**TASK GOAL**
Print only the line with "degrees counterclockwise |" and the lines after it, ending with the last line of the material, each exactly as it stands.

++++ DATA PROVIDED ++++

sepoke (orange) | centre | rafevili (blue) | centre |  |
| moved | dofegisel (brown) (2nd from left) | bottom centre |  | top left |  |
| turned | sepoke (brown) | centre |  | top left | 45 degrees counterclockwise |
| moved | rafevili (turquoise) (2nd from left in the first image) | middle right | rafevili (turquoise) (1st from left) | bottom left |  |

++++

**SOLVED PROBLEM**
| turned | sepoke (brown) | centre |  | top left | 45 degrees counterclockwise |
| moved | rafevili (turquoise) (2nd from left in the first image) | middle right | rafevili (turquoise) (1st from left) | bottom left |  |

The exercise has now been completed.